- **RECORDS FOR PROCESSING**
□ □ □ □ □ □ □

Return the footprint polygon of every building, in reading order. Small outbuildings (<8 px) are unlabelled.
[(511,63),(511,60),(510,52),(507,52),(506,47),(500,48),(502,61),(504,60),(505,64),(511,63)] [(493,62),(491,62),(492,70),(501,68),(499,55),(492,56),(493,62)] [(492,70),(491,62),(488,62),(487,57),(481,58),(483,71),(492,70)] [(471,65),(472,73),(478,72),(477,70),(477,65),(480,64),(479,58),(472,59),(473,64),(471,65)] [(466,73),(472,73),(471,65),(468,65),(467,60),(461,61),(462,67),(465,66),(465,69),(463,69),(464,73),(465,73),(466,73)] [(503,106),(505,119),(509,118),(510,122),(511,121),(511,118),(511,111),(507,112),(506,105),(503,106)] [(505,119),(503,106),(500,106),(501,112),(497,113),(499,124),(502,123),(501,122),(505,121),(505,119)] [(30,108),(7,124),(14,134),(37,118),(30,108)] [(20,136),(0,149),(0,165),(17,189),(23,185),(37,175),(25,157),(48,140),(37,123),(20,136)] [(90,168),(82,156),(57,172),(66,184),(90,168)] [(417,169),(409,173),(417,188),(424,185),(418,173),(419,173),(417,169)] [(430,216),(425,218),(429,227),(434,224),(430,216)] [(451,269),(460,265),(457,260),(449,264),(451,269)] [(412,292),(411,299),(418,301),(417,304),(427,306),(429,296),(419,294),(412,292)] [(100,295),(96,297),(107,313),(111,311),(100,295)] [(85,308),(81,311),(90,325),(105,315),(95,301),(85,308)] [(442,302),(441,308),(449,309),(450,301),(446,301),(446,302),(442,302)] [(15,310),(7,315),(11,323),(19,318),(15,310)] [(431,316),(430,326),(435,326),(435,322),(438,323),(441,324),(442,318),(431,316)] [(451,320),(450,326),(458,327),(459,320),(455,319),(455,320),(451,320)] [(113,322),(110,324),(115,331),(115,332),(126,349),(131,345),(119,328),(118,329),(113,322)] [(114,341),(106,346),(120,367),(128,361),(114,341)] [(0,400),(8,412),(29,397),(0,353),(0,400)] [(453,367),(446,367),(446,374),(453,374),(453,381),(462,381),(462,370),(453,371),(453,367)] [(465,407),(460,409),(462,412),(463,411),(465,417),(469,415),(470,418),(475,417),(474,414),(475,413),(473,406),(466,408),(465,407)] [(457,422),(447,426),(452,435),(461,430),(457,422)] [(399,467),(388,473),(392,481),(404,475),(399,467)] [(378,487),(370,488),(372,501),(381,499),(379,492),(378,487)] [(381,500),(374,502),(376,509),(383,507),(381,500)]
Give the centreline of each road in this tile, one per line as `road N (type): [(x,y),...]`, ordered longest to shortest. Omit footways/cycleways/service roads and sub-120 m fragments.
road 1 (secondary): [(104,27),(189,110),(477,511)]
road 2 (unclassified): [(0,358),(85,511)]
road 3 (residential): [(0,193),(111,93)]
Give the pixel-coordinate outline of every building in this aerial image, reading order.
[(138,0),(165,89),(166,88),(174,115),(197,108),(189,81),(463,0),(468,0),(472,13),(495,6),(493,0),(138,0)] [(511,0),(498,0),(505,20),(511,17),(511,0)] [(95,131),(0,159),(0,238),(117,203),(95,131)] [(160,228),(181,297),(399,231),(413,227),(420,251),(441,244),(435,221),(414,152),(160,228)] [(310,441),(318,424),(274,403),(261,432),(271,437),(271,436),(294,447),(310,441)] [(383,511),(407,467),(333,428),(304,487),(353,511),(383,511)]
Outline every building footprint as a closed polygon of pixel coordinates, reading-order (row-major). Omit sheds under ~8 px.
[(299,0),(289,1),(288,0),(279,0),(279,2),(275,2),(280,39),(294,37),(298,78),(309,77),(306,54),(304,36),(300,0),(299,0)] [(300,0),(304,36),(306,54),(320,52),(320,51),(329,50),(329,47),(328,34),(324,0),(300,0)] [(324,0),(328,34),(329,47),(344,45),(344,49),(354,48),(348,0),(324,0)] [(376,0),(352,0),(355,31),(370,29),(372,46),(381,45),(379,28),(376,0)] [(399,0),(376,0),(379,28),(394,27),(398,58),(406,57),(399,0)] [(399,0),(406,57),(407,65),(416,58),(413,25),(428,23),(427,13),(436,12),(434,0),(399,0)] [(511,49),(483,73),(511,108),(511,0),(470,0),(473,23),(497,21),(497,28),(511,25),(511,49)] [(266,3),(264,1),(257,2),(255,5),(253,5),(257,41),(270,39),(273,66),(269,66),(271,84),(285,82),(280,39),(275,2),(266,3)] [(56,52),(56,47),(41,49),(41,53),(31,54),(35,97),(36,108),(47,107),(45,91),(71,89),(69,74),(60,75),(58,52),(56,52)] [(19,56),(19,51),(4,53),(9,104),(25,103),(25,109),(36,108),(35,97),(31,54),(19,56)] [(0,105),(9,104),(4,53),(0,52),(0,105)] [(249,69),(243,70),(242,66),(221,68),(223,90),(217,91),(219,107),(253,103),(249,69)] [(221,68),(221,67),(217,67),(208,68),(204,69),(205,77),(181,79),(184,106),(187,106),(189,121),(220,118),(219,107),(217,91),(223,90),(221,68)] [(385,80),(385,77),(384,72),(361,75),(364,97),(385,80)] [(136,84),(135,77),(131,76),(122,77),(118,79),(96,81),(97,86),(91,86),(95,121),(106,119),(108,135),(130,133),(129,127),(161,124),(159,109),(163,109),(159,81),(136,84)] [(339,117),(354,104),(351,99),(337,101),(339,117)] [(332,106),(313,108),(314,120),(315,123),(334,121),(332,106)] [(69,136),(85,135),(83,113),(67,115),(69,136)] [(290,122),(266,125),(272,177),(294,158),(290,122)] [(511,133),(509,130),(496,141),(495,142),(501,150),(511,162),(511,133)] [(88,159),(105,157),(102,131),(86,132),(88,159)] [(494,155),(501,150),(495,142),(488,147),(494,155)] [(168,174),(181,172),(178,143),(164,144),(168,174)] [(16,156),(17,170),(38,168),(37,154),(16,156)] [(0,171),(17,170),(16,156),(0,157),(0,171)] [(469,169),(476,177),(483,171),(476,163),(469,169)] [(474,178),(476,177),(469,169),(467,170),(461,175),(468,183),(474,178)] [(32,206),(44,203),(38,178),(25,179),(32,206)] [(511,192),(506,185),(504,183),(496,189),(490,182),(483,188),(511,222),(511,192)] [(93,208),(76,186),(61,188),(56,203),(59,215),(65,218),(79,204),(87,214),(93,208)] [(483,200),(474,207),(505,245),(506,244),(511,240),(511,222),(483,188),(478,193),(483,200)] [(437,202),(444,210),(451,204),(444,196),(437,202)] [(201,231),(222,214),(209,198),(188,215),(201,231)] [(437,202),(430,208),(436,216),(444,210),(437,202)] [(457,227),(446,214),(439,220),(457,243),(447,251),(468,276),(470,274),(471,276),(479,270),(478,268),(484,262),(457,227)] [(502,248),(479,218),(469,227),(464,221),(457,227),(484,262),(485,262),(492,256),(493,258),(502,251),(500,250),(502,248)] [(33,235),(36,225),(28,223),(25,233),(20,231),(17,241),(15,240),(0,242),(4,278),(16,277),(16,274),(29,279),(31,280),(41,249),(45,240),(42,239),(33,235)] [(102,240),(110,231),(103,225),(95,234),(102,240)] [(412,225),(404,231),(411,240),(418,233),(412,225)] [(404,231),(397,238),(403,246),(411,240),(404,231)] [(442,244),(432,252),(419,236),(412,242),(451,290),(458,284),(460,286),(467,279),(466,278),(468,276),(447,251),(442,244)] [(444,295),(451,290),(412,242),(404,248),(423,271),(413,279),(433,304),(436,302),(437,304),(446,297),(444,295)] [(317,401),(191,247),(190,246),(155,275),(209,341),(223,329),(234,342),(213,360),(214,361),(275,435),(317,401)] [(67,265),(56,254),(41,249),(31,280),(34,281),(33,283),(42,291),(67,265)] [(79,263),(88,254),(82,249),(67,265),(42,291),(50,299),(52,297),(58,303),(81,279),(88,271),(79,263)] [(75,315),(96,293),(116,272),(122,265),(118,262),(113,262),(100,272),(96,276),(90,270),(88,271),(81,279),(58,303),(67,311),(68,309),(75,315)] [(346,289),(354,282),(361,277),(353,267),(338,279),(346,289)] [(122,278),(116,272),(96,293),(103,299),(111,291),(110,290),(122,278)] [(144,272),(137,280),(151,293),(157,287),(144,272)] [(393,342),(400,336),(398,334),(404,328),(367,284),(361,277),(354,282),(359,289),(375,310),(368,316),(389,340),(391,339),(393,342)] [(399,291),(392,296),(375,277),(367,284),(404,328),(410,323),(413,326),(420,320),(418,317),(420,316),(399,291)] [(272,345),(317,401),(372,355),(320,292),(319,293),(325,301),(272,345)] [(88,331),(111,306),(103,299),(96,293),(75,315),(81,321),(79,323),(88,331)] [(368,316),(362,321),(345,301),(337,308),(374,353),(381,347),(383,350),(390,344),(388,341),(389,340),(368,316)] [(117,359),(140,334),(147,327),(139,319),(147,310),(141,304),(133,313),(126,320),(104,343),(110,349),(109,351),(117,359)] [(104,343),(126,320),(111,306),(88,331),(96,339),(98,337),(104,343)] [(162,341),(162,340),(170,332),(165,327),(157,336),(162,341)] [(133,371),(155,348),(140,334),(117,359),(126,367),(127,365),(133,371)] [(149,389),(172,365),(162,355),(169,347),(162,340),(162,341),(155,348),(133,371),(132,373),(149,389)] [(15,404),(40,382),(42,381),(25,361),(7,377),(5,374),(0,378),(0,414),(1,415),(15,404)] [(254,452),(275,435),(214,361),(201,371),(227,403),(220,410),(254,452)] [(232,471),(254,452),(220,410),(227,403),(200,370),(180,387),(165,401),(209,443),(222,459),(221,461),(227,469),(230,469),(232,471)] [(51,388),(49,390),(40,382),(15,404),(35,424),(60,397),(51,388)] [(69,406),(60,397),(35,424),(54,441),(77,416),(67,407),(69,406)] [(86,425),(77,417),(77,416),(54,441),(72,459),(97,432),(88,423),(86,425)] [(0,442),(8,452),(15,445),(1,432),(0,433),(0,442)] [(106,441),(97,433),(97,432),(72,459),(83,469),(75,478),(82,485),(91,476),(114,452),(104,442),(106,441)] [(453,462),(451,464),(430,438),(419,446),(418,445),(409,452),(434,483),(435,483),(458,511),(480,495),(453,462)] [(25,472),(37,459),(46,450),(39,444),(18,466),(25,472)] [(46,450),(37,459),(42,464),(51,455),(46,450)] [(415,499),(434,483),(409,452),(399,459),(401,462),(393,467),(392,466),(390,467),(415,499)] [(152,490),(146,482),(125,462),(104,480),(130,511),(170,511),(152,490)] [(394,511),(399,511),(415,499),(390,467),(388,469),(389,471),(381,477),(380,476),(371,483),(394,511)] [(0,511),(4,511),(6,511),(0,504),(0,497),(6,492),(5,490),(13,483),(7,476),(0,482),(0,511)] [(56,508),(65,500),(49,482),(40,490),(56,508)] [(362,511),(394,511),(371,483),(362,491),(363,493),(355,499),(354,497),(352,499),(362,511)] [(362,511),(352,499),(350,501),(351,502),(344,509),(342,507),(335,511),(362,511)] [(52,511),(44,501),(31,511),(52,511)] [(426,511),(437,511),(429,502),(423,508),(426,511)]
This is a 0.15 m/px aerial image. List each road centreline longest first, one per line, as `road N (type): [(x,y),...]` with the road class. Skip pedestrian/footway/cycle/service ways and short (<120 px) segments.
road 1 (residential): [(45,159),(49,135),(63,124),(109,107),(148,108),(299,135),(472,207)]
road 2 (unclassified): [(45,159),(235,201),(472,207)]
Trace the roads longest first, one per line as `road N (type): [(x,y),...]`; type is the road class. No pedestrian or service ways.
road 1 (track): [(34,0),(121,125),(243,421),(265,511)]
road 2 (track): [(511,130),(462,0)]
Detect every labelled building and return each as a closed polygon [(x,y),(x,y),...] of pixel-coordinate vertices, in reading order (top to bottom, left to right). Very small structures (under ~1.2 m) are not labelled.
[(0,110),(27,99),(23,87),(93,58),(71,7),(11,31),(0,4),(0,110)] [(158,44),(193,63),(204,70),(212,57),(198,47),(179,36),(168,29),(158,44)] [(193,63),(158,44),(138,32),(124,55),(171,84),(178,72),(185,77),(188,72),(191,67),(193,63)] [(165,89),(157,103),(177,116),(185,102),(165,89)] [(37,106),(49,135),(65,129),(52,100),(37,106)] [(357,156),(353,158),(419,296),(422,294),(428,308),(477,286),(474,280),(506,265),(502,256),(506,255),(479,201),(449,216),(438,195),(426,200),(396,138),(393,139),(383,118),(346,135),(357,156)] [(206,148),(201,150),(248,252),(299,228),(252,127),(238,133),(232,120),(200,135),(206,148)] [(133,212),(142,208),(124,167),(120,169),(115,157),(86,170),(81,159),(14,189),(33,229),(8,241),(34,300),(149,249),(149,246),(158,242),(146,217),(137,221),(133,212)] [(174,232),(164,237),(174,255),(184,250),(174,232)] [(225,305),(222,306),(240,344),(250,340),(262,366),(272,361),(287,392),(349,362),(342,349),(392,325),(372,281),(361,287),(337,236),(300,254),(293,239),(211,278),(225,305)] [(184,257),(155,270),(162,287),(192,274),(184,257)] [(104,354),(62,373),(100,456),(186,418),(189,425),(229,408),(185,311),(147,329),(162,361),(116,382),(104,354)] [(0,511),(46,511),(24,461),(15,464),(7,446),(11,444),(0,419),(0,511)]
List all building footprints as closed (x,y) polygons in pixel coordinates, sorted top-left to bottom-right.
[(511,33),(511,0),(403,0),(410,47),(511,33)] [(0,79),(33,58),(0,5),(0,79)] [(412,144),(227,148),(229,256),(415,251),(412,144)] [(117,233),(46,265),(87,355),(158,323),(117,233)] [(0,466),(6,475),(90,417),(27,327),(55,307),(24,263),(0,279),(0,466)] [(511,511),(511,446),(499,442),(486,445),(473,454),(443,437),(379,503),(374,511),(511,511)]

□ □ □ □ □ □ □

- **REQUEST**
Count the lines of the material above that contain the string "List" with the same capitalization, and give only that number.

- **REPLY TO THE TASK**
2